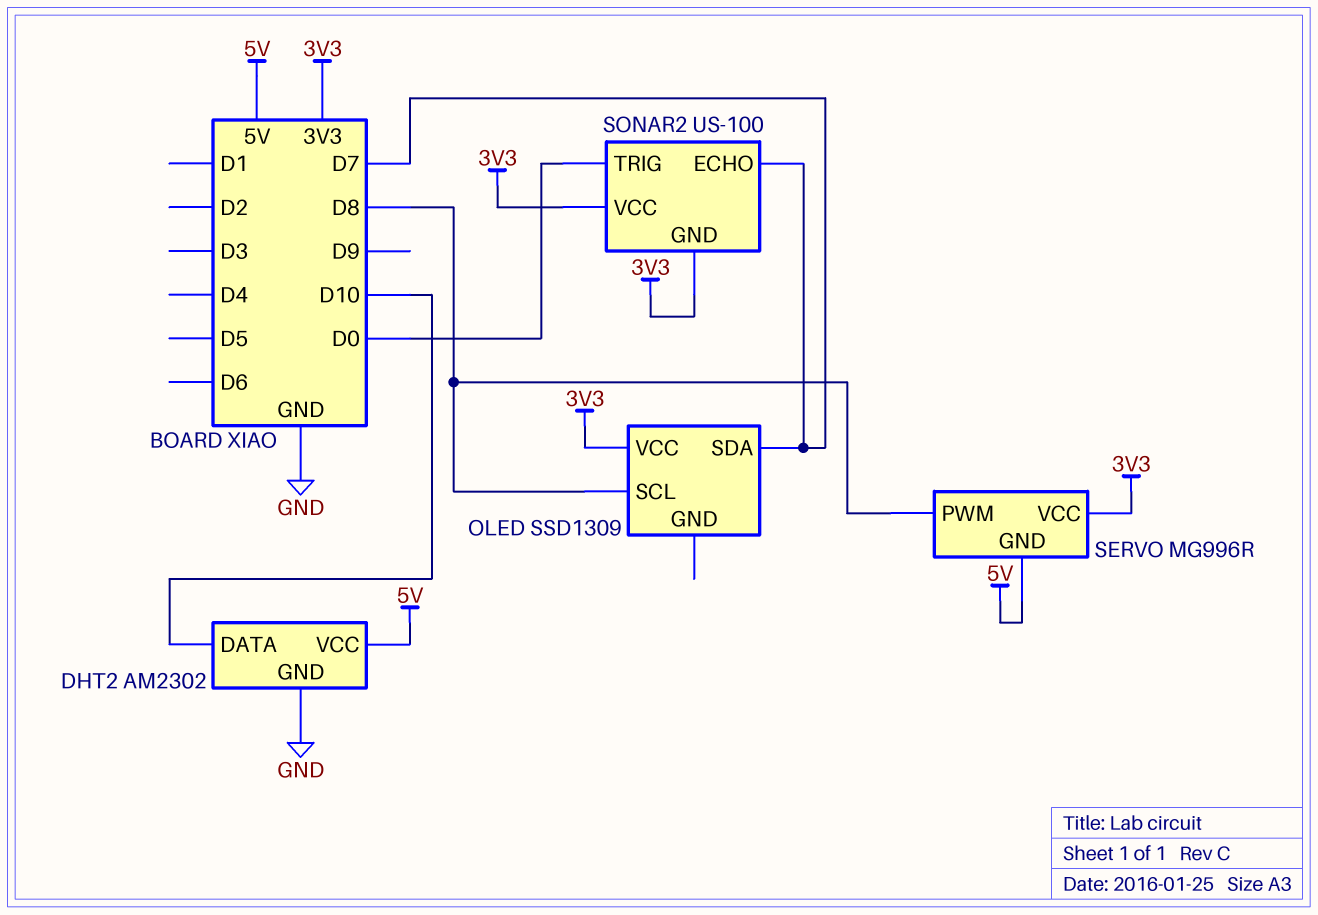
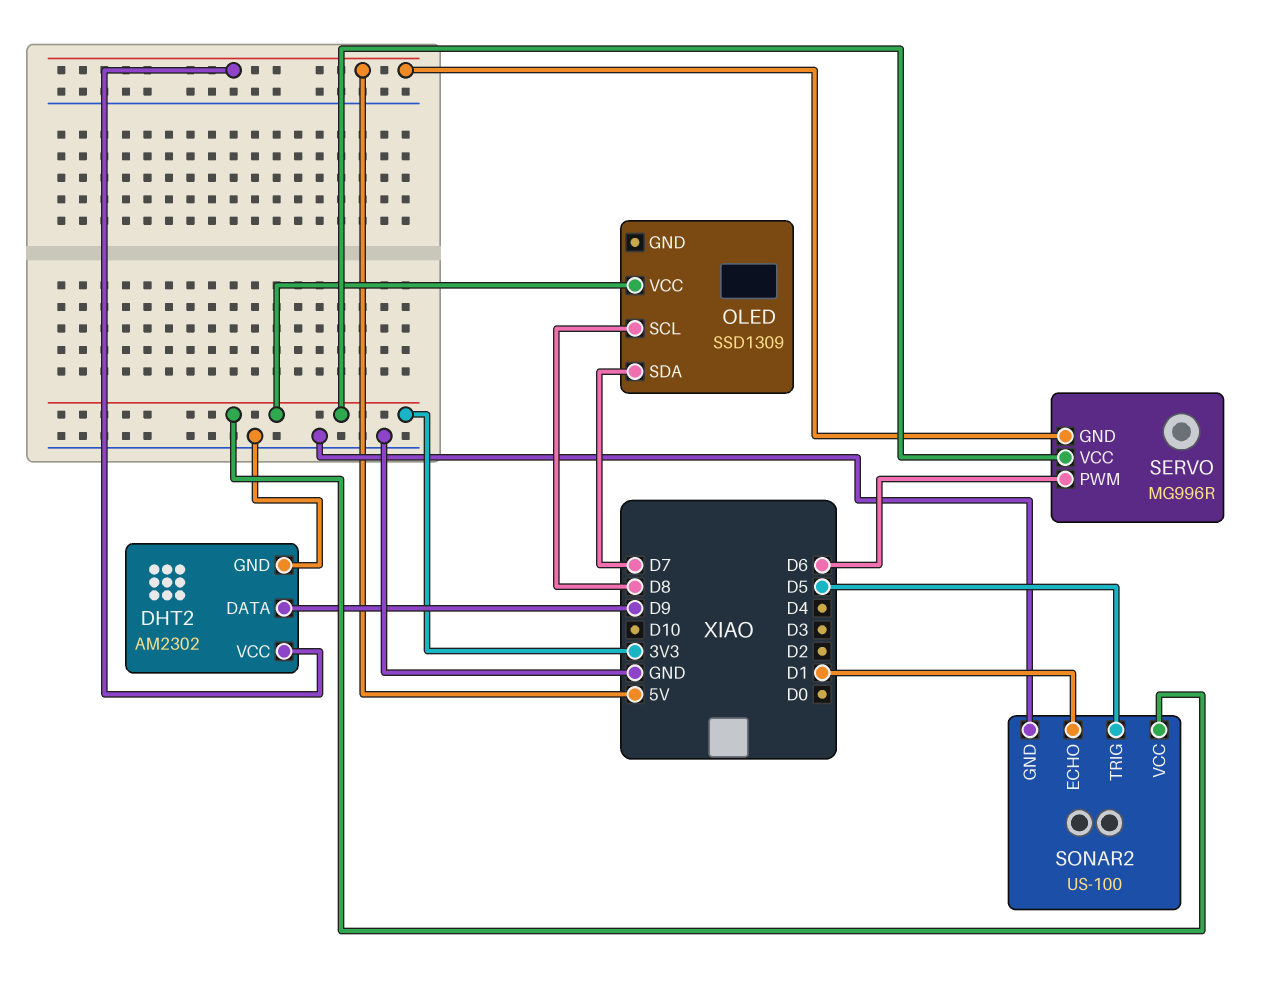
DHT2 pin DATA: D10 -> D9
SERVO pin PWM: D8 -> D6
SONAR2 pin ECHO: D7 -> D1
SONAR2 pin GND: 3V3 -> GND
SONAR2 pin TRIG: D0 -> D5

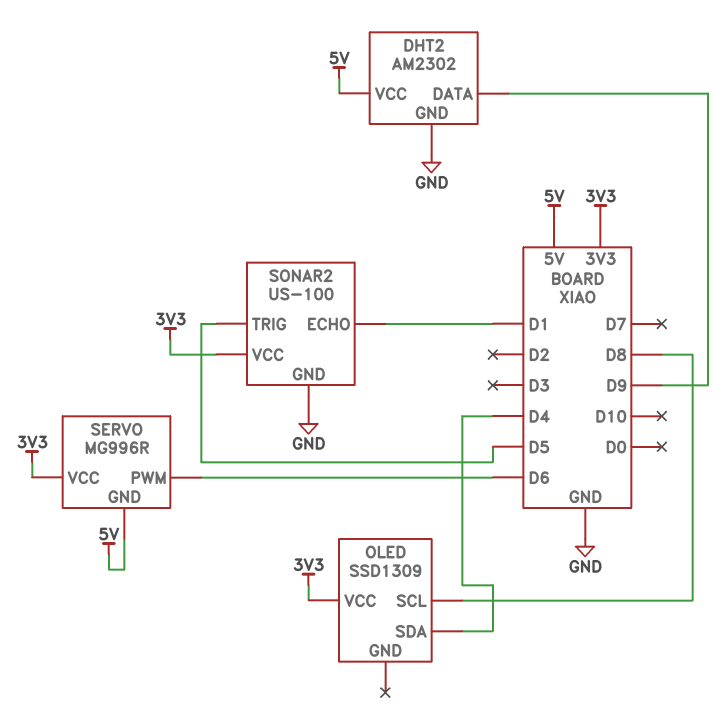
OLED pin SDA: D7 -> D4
# # #
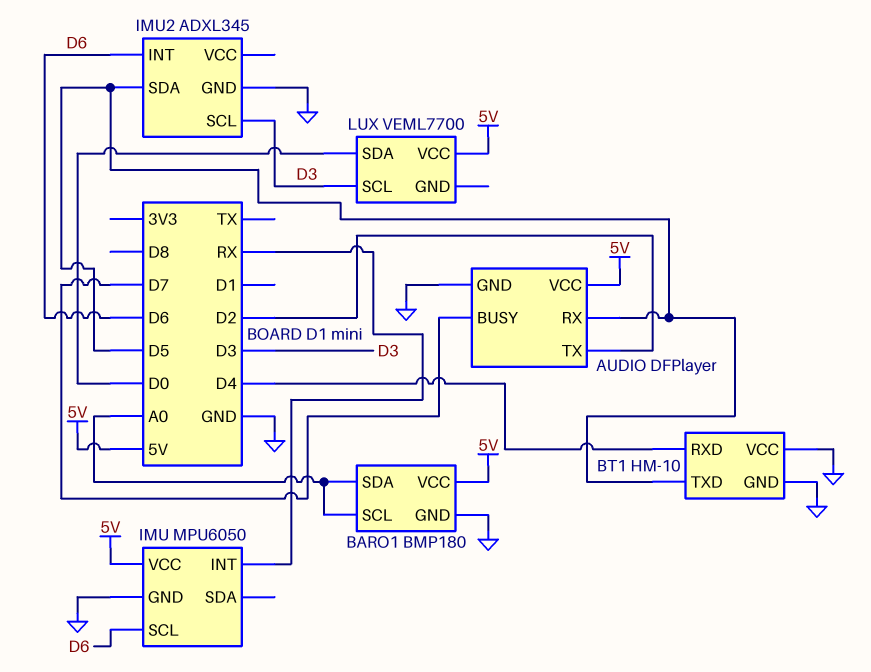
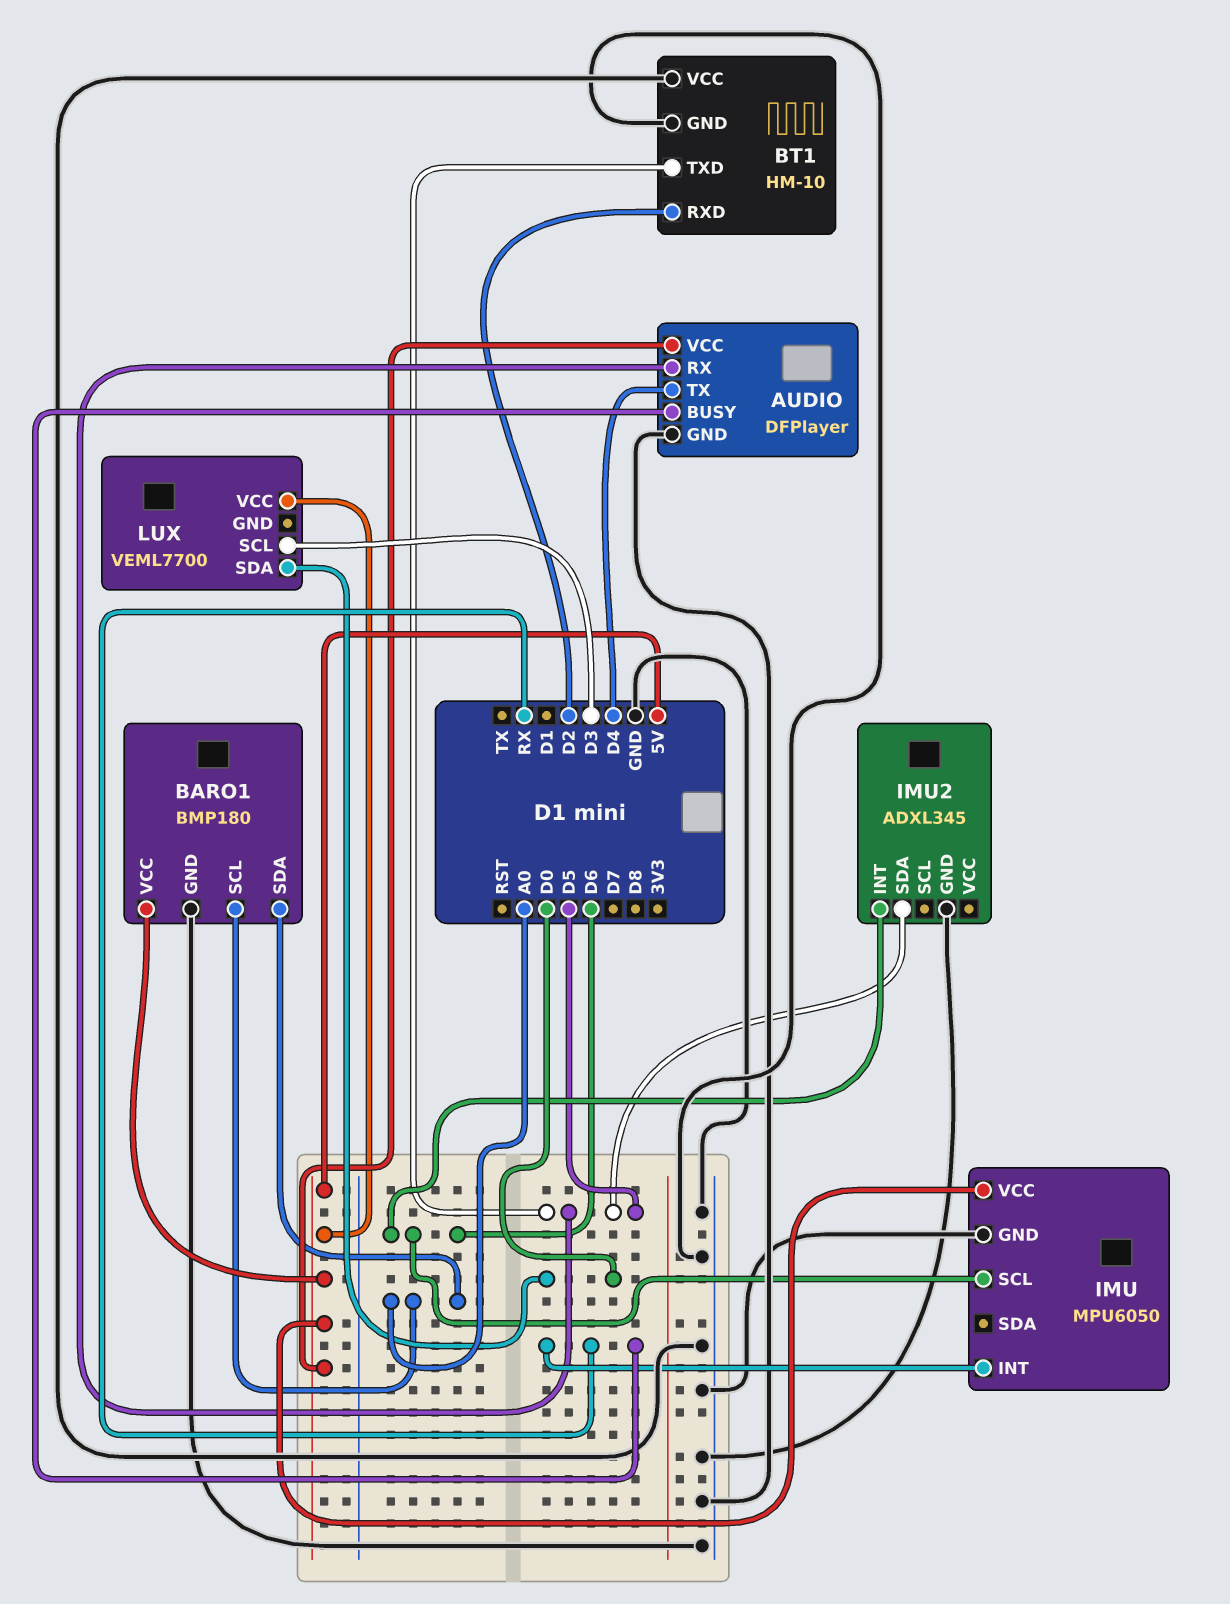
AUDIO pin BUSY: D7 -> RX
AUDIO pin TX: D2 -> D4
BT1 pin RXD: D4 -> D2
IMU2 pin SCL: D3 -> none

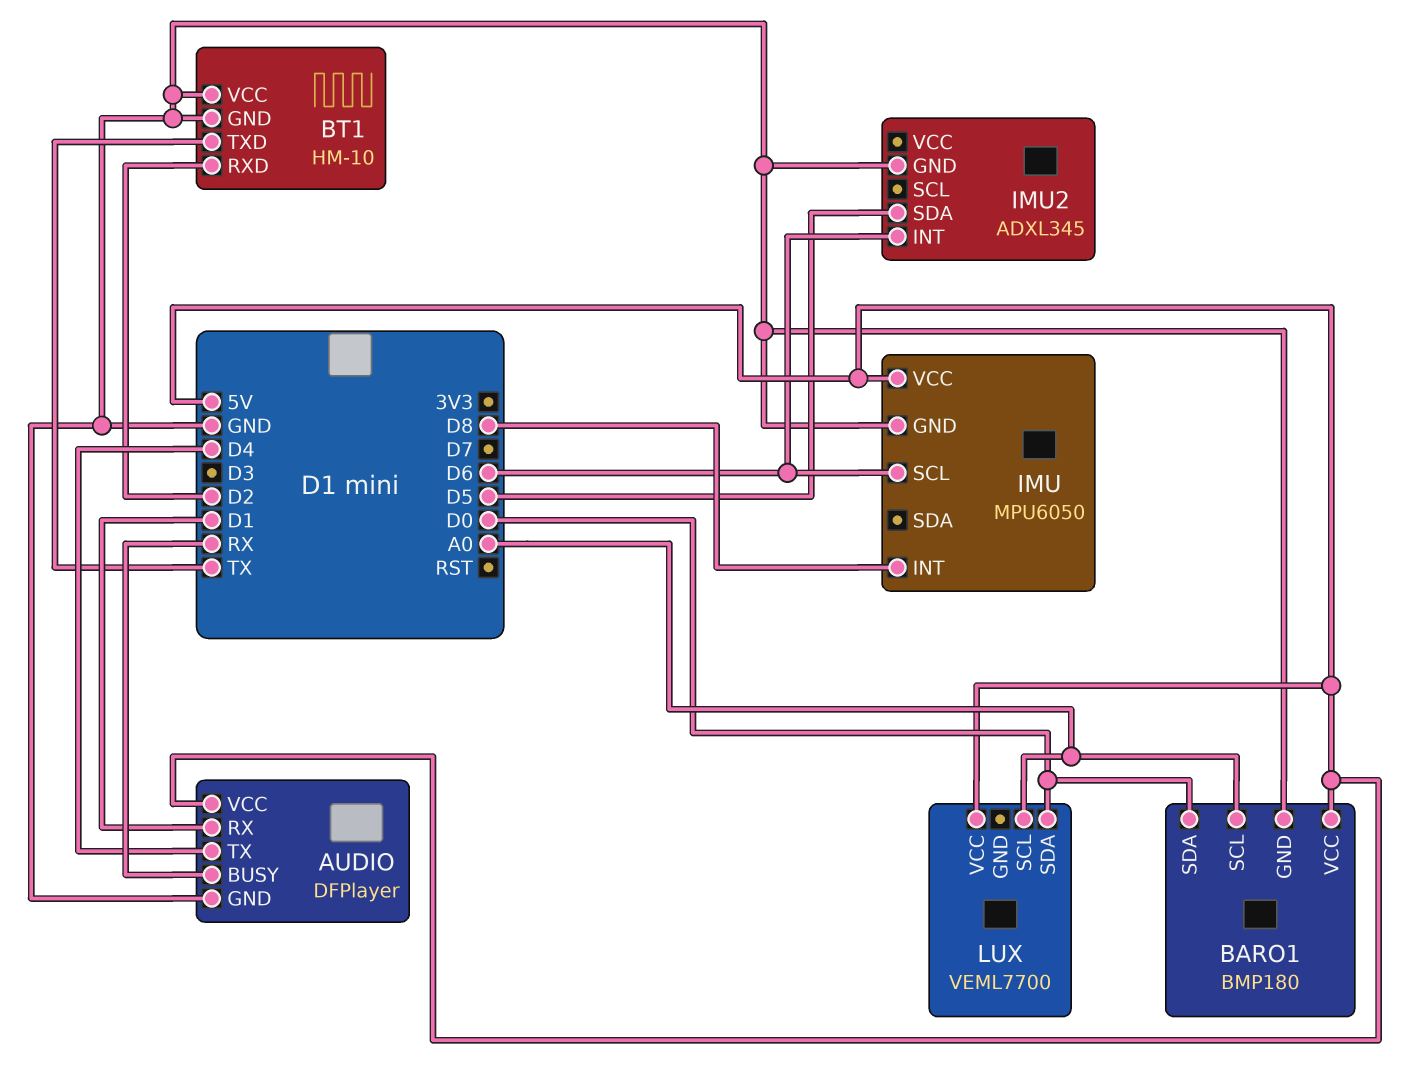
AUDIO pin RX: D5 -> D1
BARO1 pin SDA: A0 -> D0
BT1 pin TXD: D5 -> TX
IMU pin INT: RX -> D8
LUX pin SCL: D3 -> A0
# # #
§ Exercise
What is the number of lines in the listing above that contain the word "AUDIO"? Reply with that number alone.

§ Response box
3